**Given data**
○ ○ ○

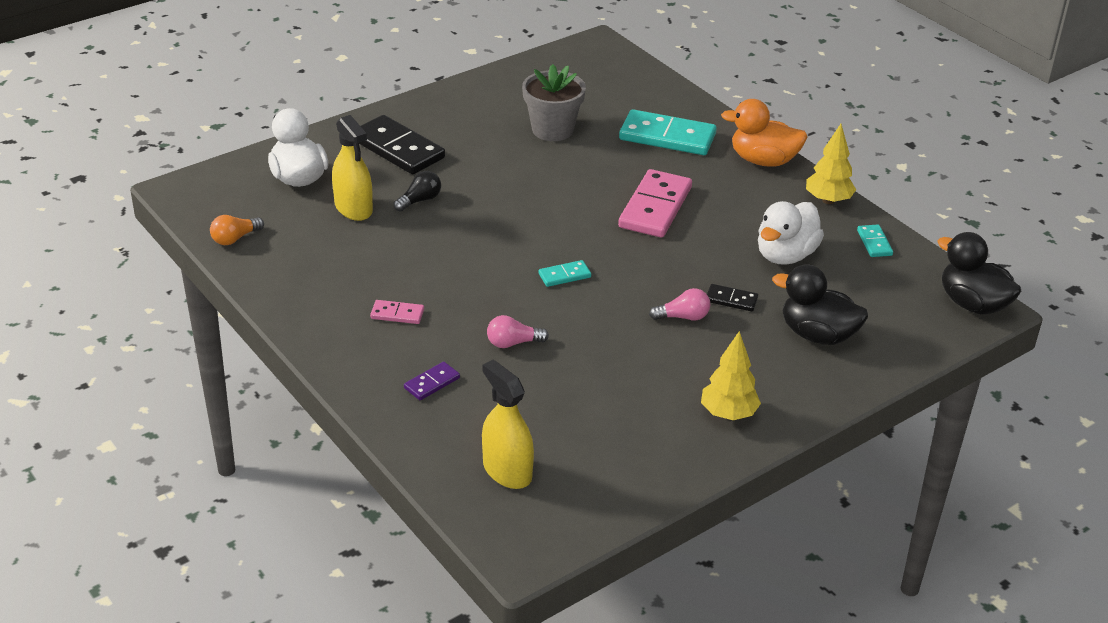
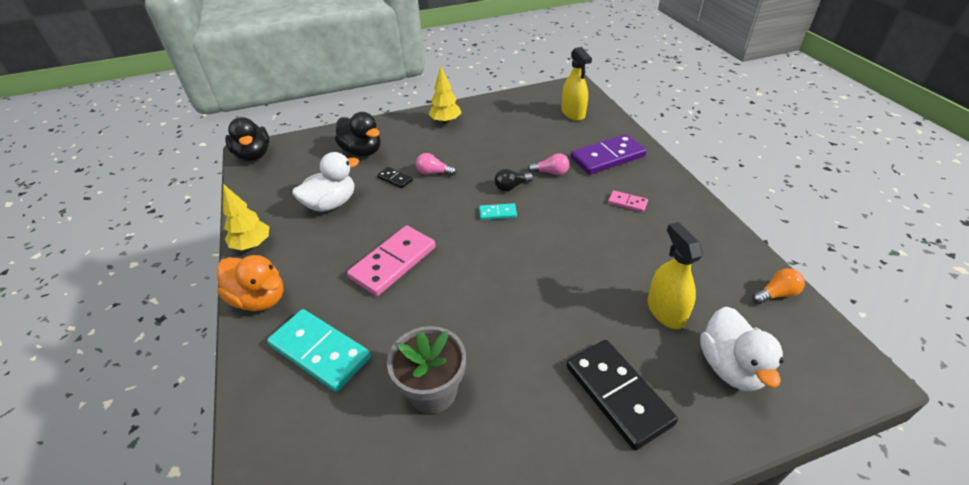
camera: 160 degrees left, 5 degrees up
(420, 200) = (600, 309): black light bulb -> black light bulb (511, 187)
(432, 383) = (607, 157): purple domino -> purple domino, size x2.11
(874, 243) = (261, 203): turquoise domino -> none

○ ○ ○

**Exercise instructions**
Transcribe all of the material exactly, leaving out whatever pictures it contains.

**Result of this exercise**
camera: 160 degrees left, 5 degrees up
(420, 200) = (600, 309): black light bulb -> black light bulb (511, 187)
(432, 383) = (607, 157): purple domino -> purple domino, size x2.11
(874, 243) = (261, 203): turquoise domino -> none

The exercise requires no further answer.